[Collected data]

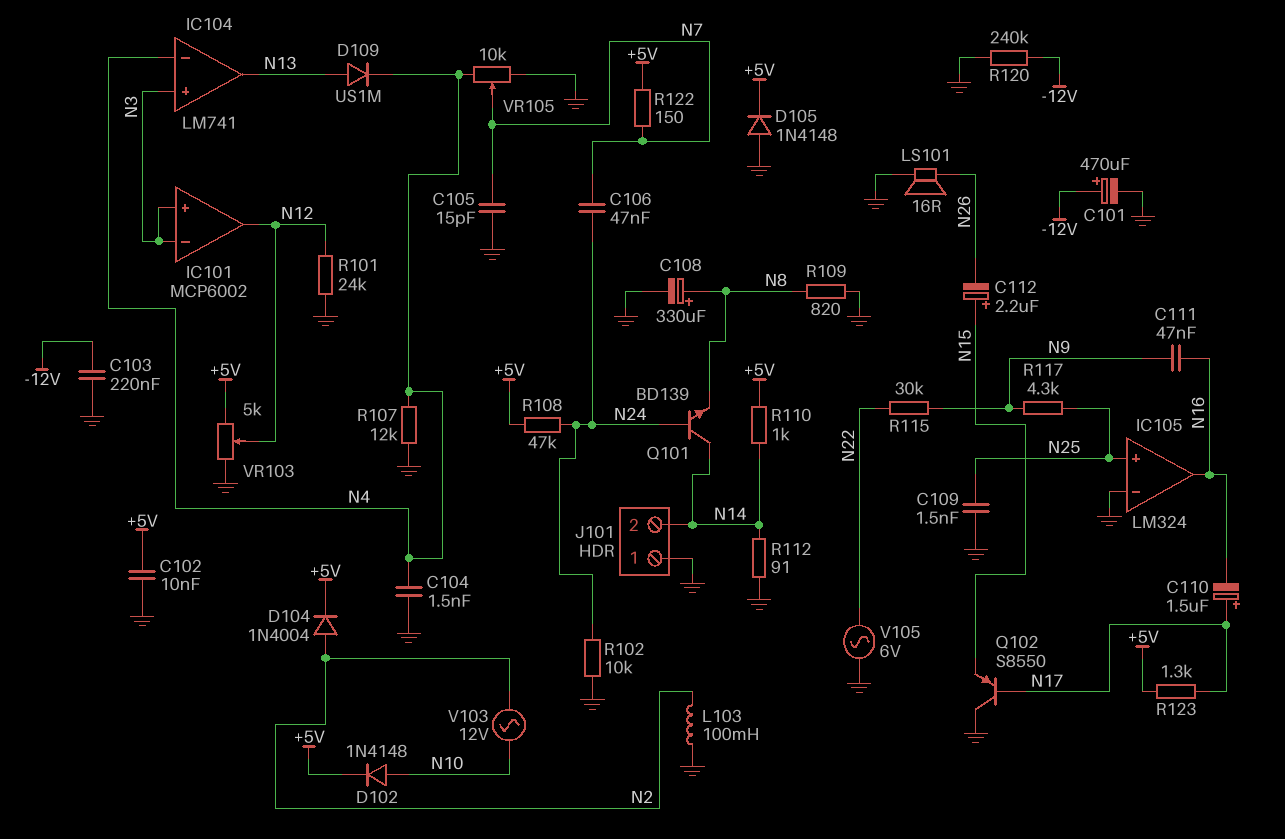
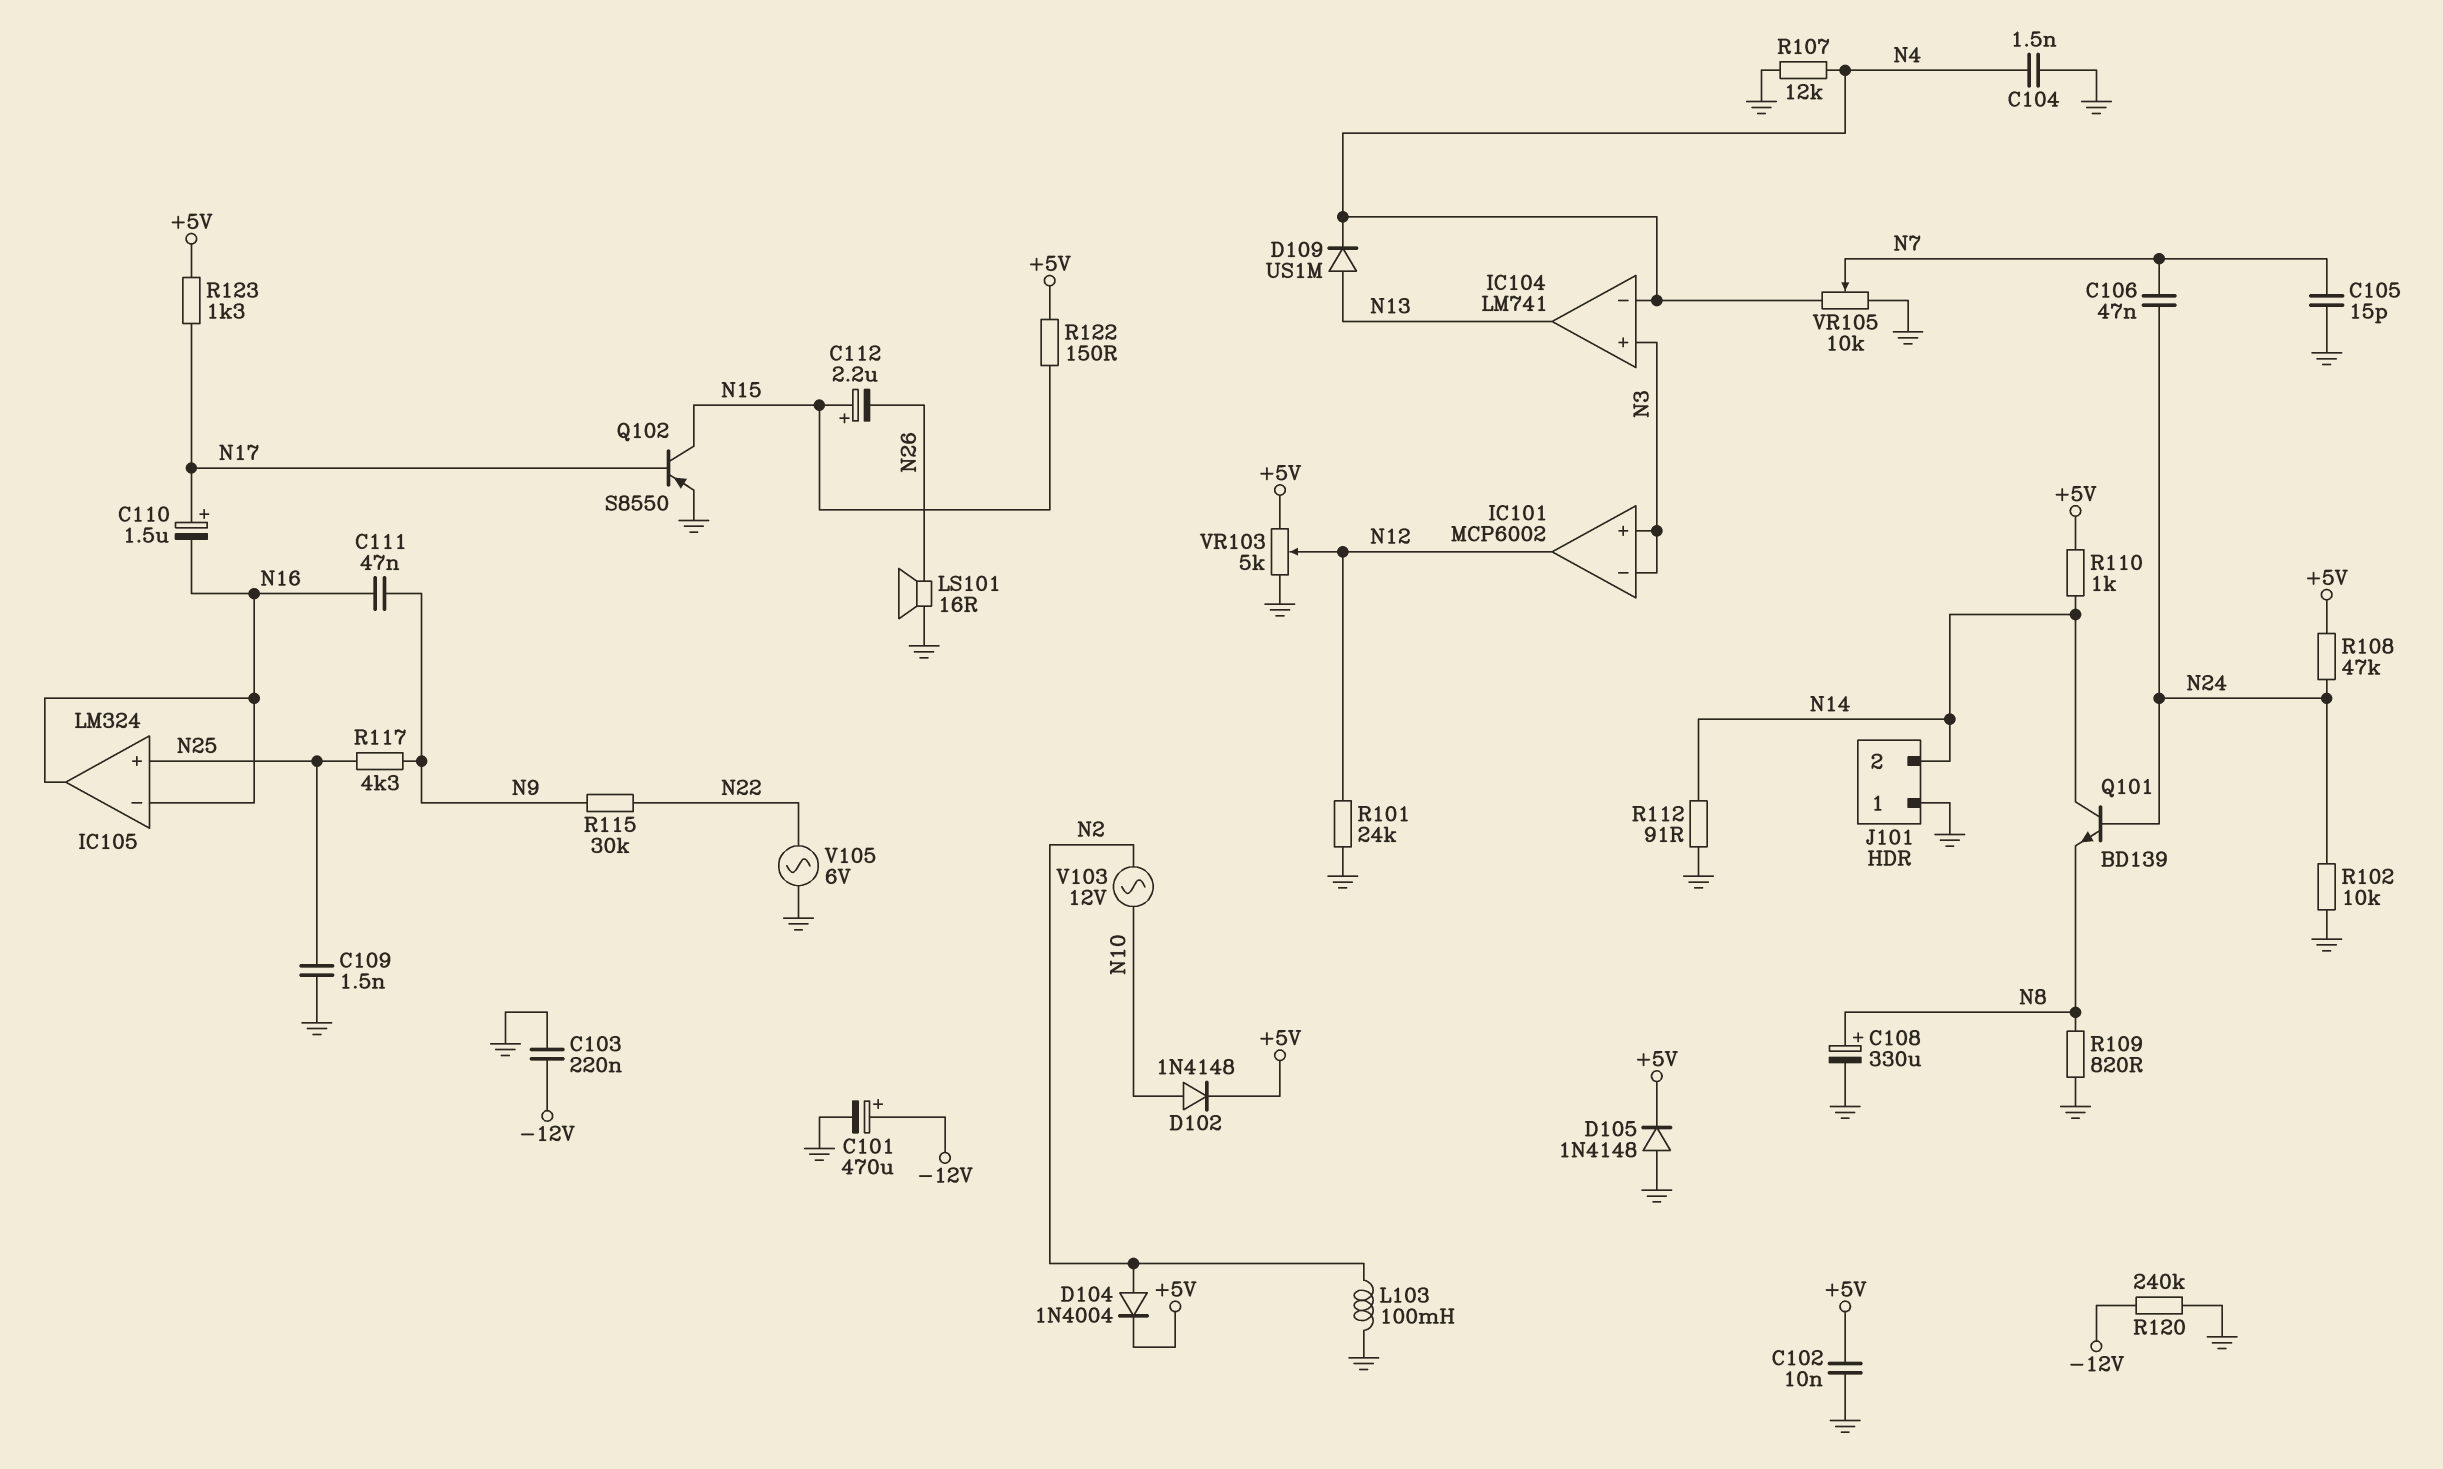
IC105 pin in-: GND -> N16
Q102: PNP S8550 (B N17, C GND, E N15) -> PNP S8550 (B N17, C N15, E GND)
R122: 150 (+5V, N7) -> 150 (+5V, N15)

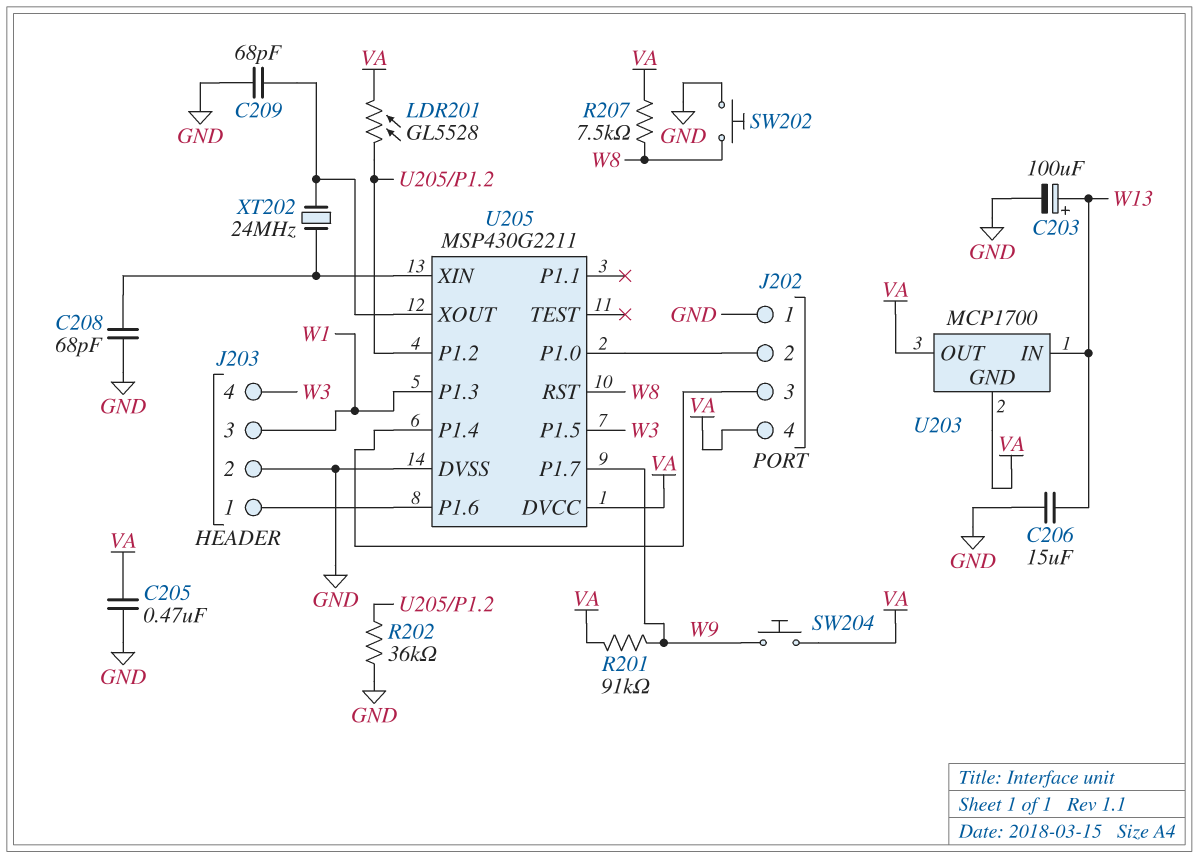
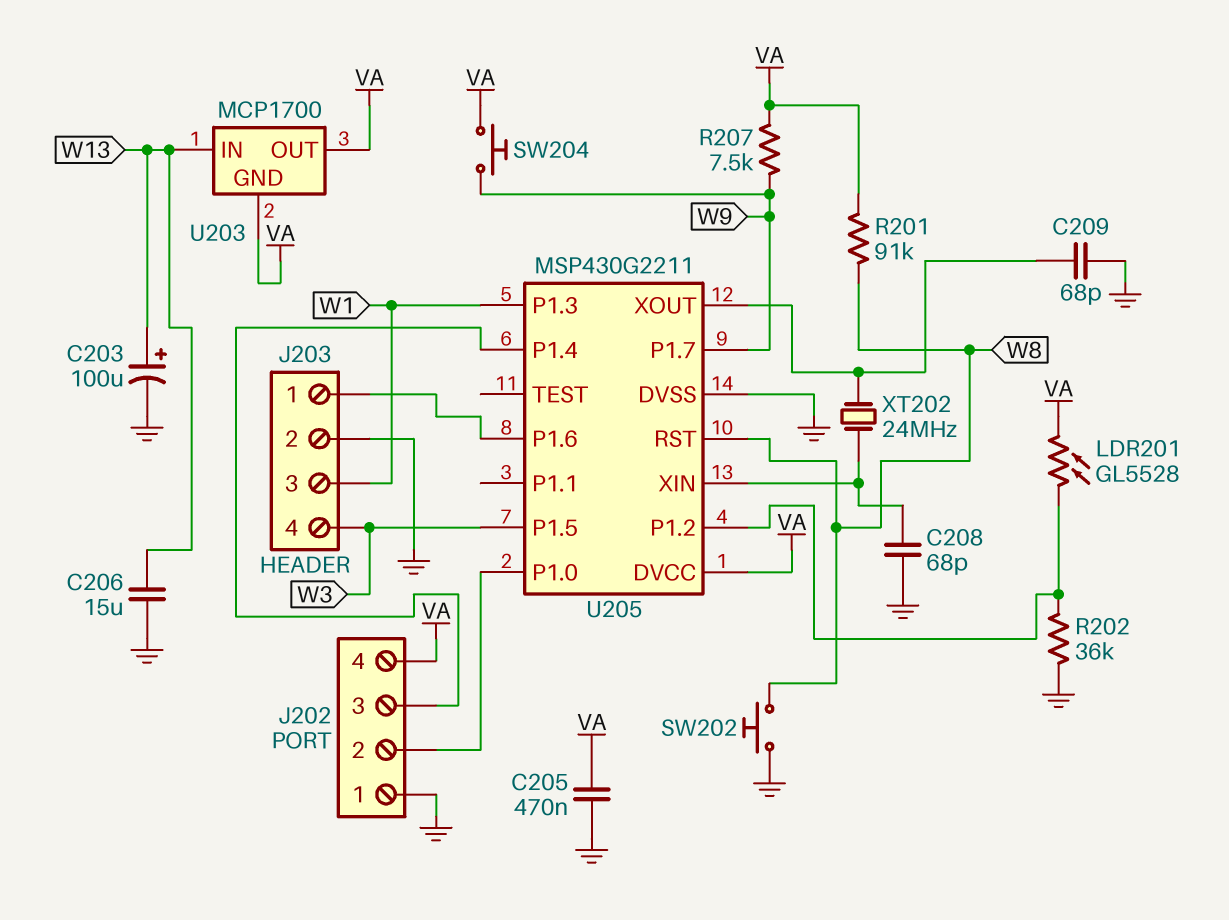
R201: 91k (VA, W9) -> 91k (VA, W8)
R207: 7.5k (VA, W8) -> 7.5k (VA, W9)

◆ **Task directions**:
With the pictures excluded, transcribe word for word only the lines from the one containing "R122: 150 (+5V, N7) -> 150 (+5V, N15)" through the last line of the records.

◆ **Exercise answer**:
R122: 150 (+5V, N7) -> 150 (+5V, N15)

R201: 91k (VA, W9) -> 91k (VA, W8)
R207: 7.5k (VA, W8) -> 7.5k (VA, W9)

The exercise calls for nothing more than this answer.